Description of the task: Of all the lines in the records below, copy only those that contain the string "none".

Working data:
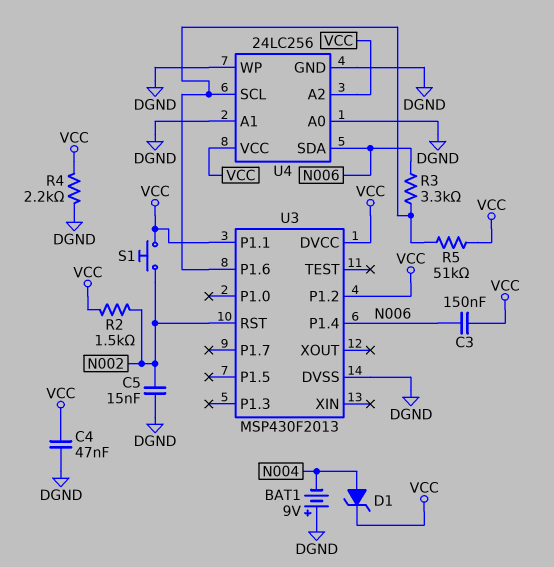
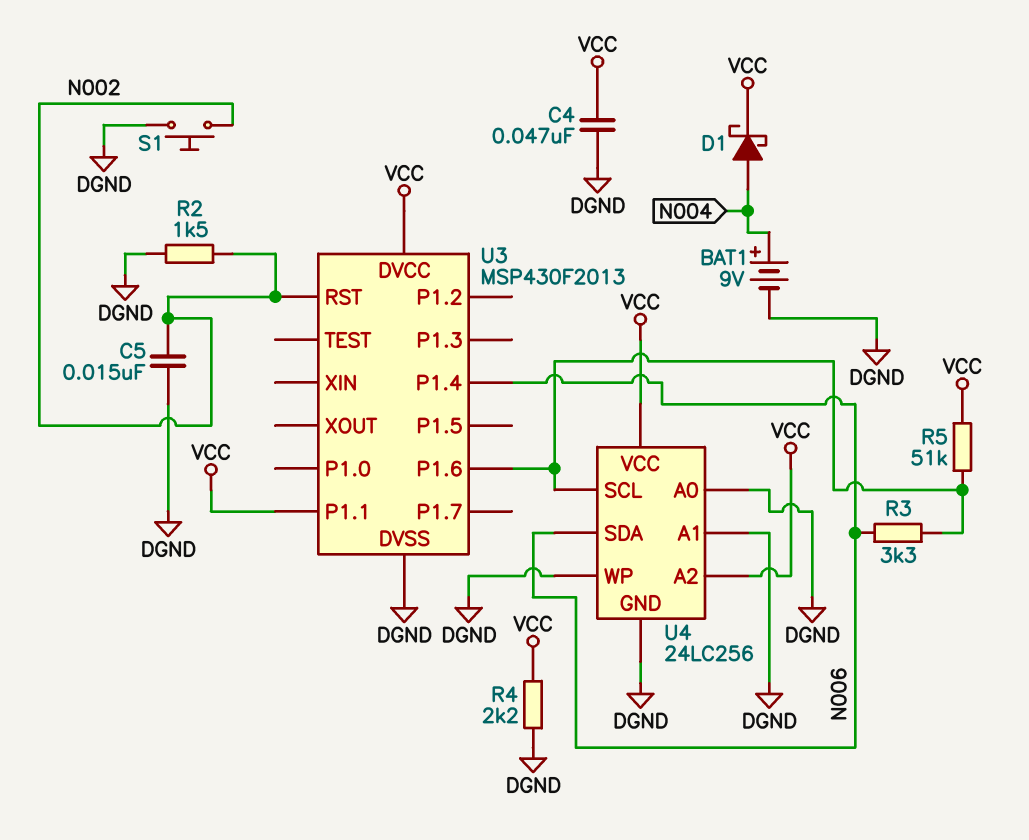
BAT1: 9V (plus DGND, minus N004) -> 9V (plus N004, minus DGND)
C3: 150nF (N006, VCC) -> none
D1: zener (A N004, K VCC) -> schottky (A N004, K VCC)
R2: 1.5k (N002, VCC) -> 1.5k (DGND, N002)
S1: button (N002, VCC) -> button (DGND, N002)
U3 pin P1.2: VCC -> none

Answer to this exercise:
C3: 150nF (N006, VCC) -> none
U3 pin P1.2: VCC -> none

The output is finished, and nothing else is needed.